The records below need to be set down again exactly; their images stay out.

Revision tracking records

########################################

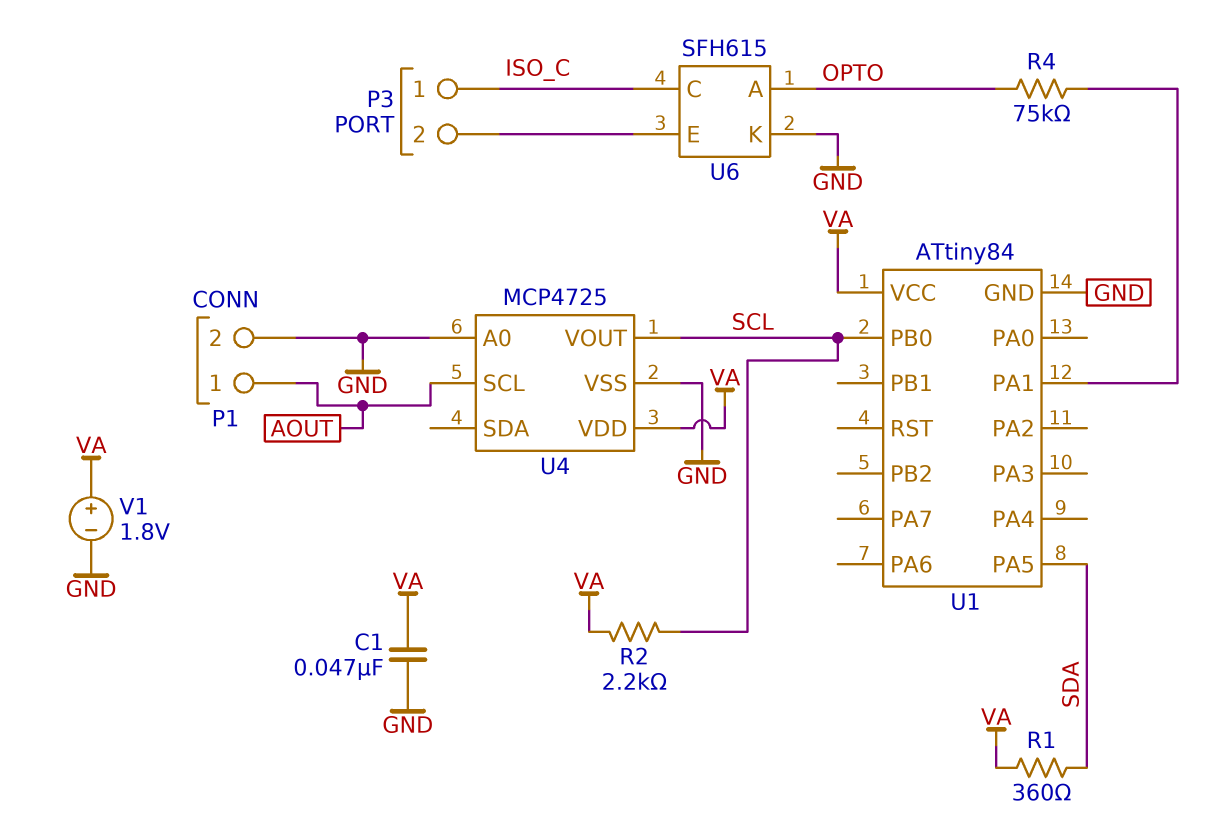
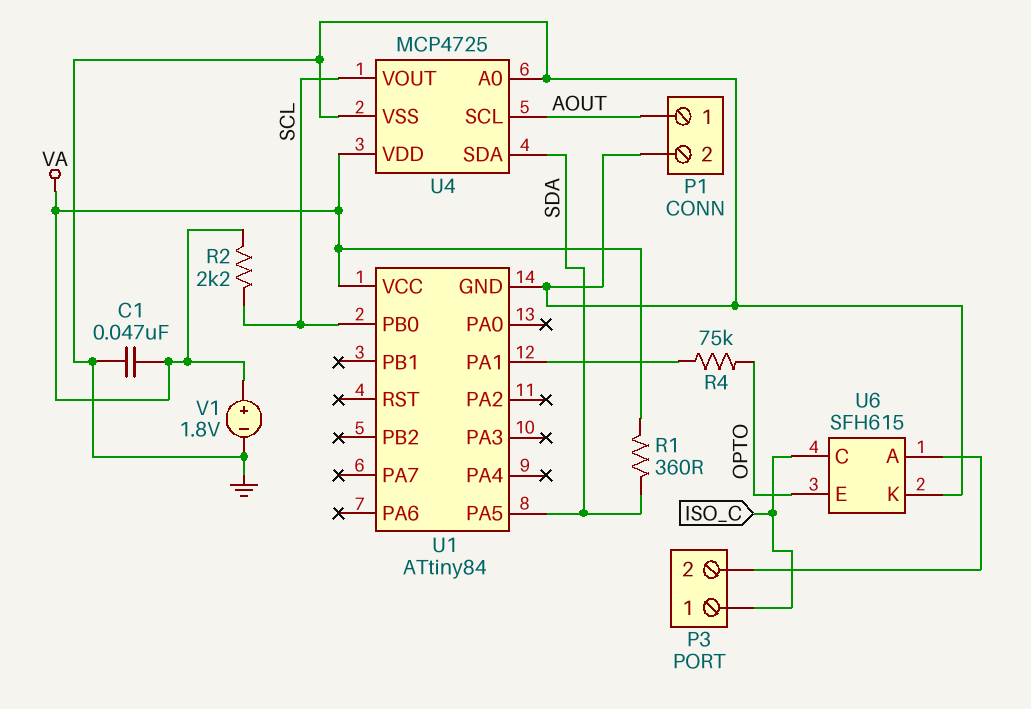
U4 pin SDA: none -> SDA
U6 pin A: OPTO -> P3/2
U6 pin E: P3/2 -> OPTO

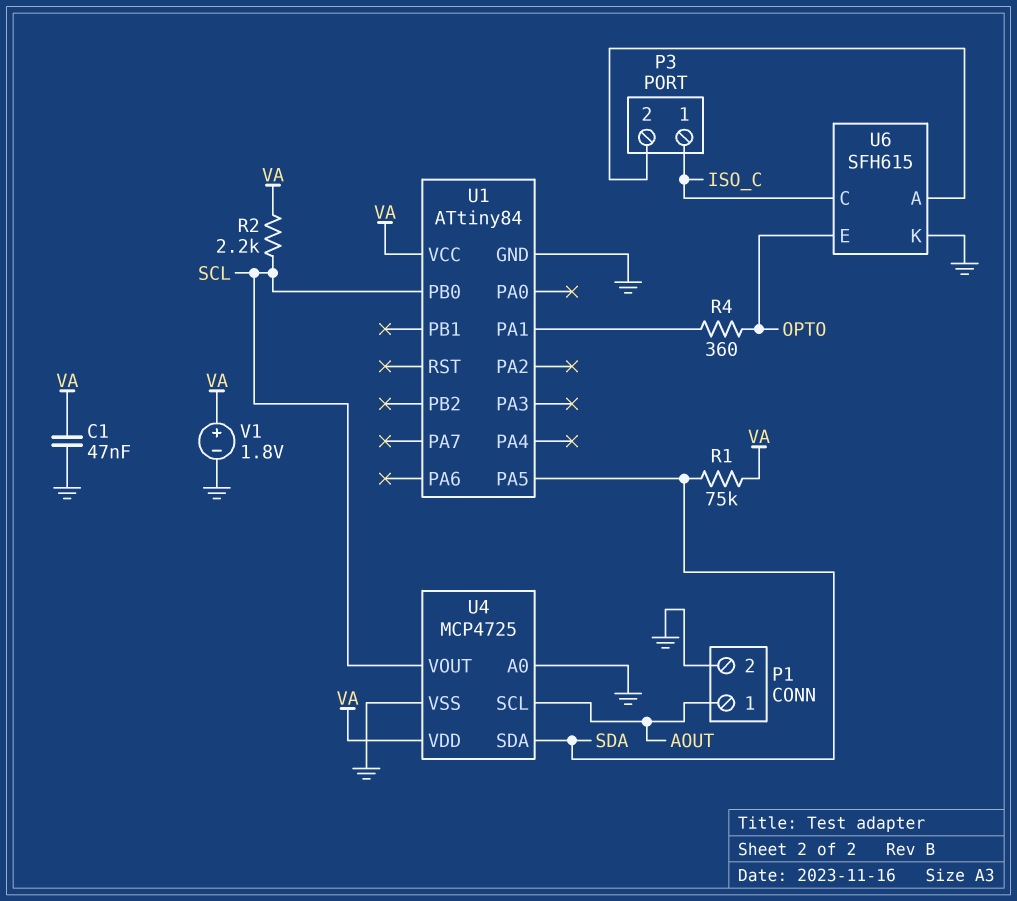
R1: 360 (SDA, VA) -> 75k (SDA, VA)
R4: 75k (OPTO, U1/PA1) -> 360 (OPTO, U1/PA1)

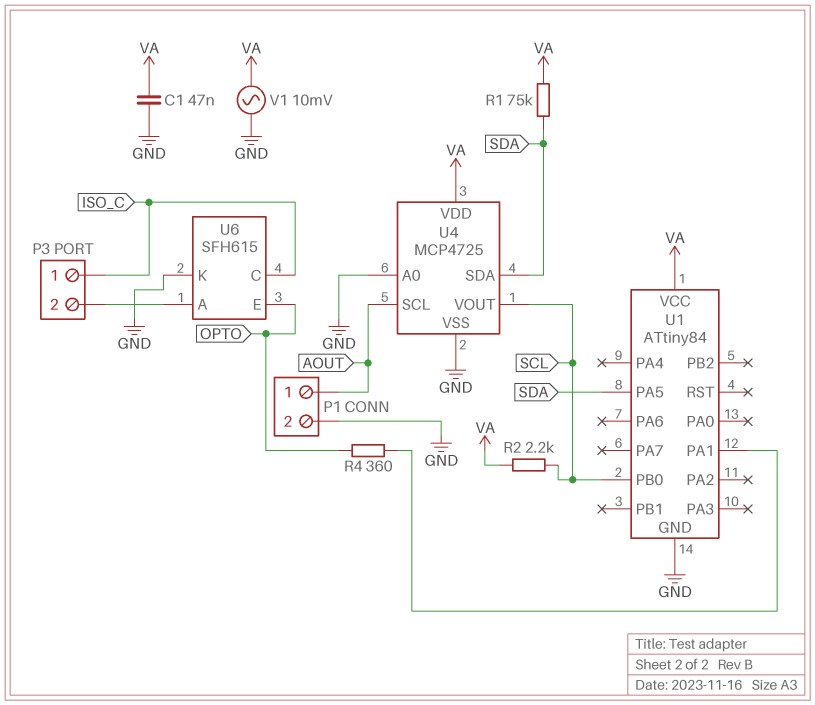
V1: 1.8V (plus VA, minus GND) -> AC 10mV (GND, VA)

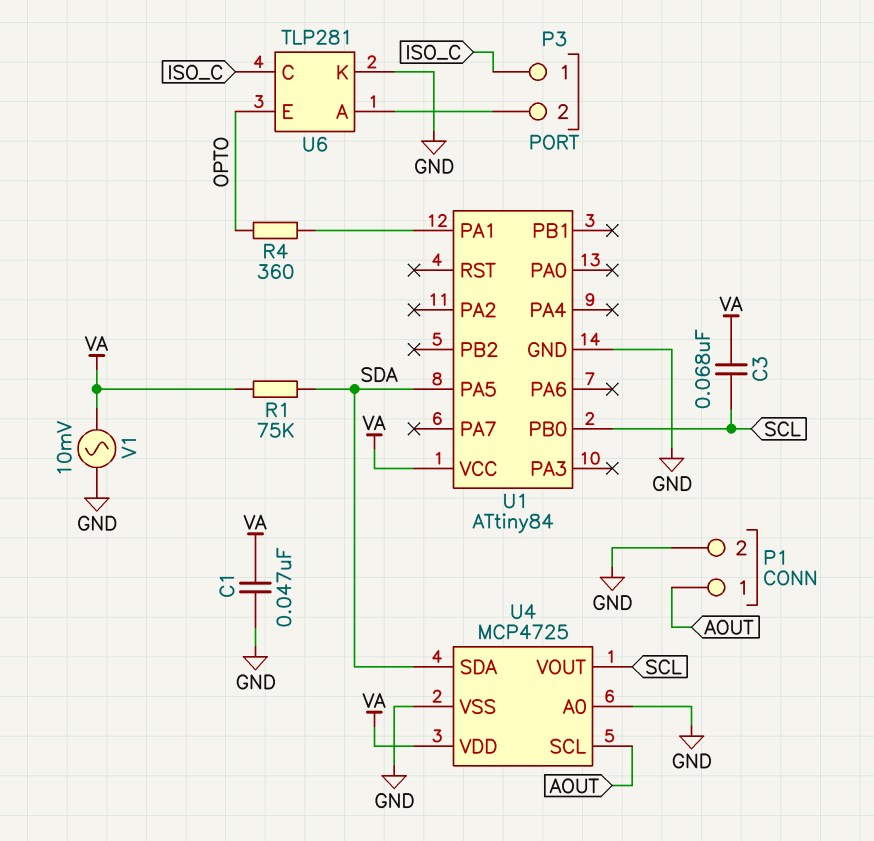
C3: none -> 68nF (SCL, VA)
R2: 2.2k (SCL, VA) -> none
U6: SFH615 -> TLP281

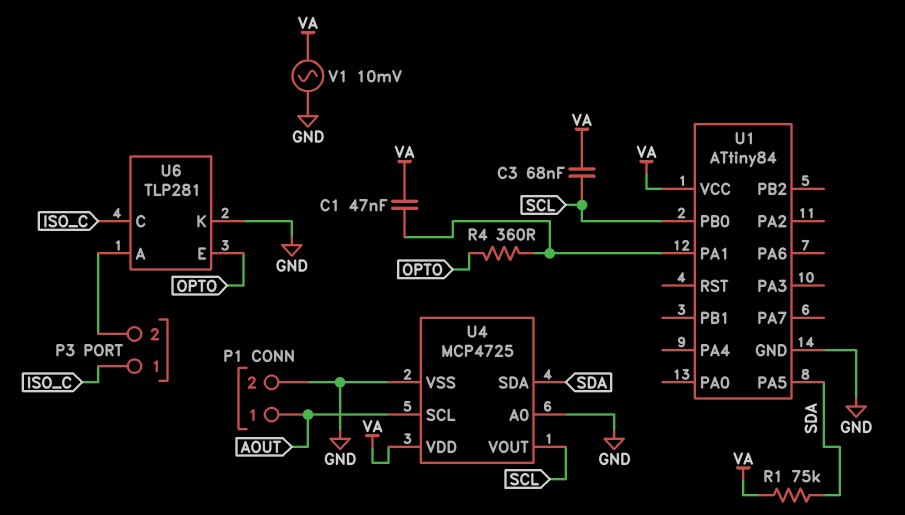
C1: 47nF (GND, VA) -> 47nF (U1/PA1, VA)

########################################

◆ WRITTEN SOLUTION
U4 pin SDA: none -> SDA
U6 pin A: OPTO -> P3/2
U6 pin E: P3/2 -> OPTO

R1: 360 (SDA, VA) -> 75k (SDA, VA)
R4: 75k (OPTO, U1/PA1) -> 360 (OPTO, U1/PA1)

V1: 1.8V (plus VA, minus GND) -> AC 10mV (GND, VA)

C3: none -> 68nF (SCL, VA)
R2: 2.2k (SCL, VA) -> none
U6: SFH615 -> TLP281

C1: 47nF (GND, VA) -> 47nF (U1/PA1, VA)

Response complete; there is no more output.